_WORK TASK:_
Lines with "turquoise": pull these out of the listing below.

_DATA:_
■ ■ ■ ■ ■ ■ ■

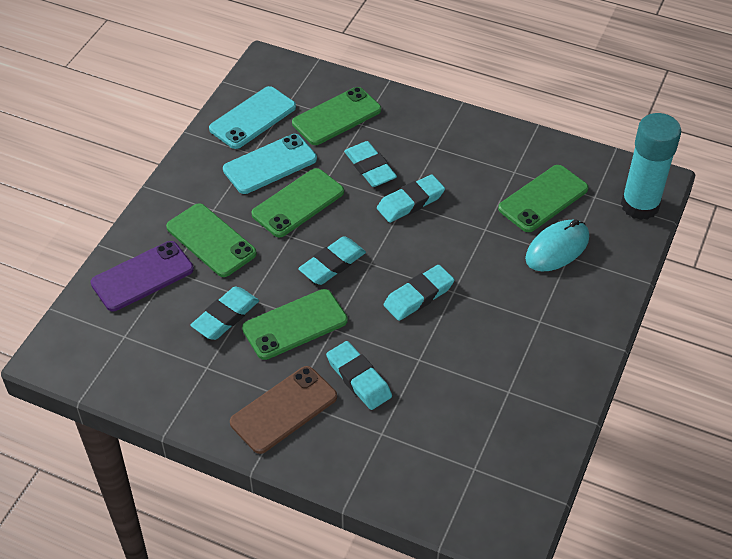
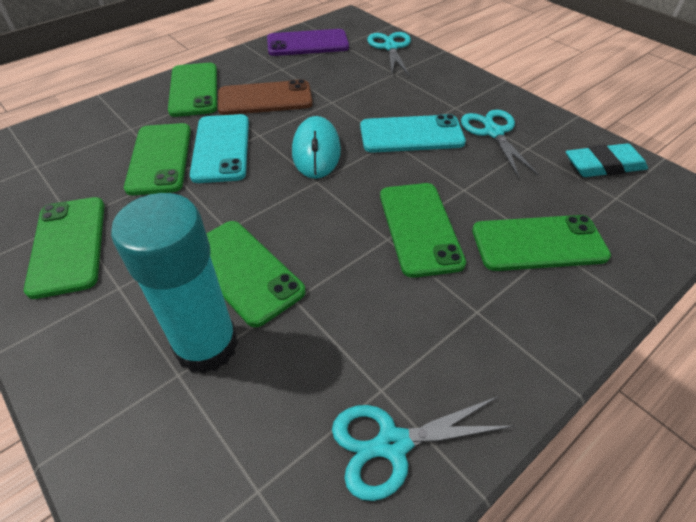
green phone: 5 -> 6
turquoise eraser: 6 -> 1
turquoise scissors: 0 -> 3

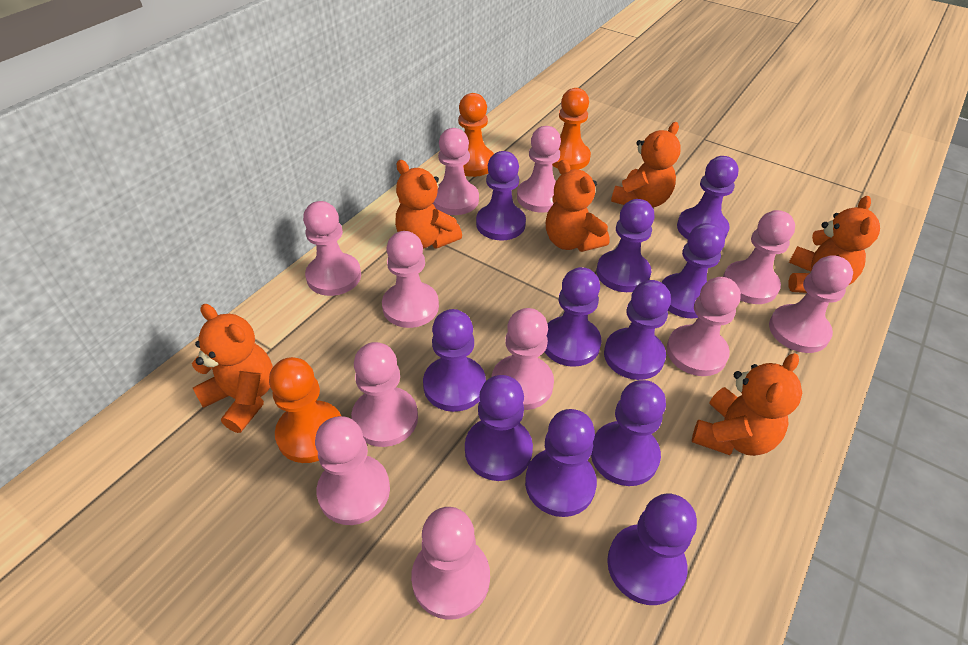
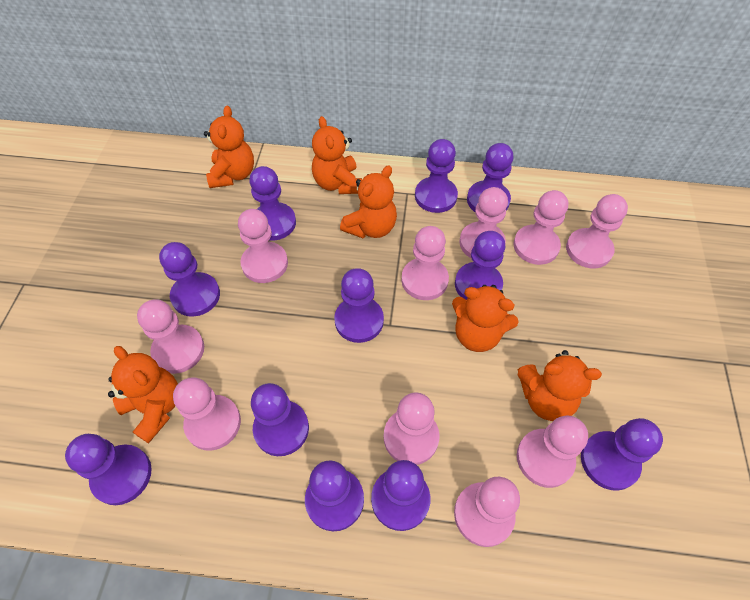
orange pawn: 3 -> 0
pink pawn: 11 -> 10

■ ■ ■ ■ ■ ■ ■

_RESPONSE:_
turquoise eraser: 6 -> 1
turquoise scissors: 0 -> 3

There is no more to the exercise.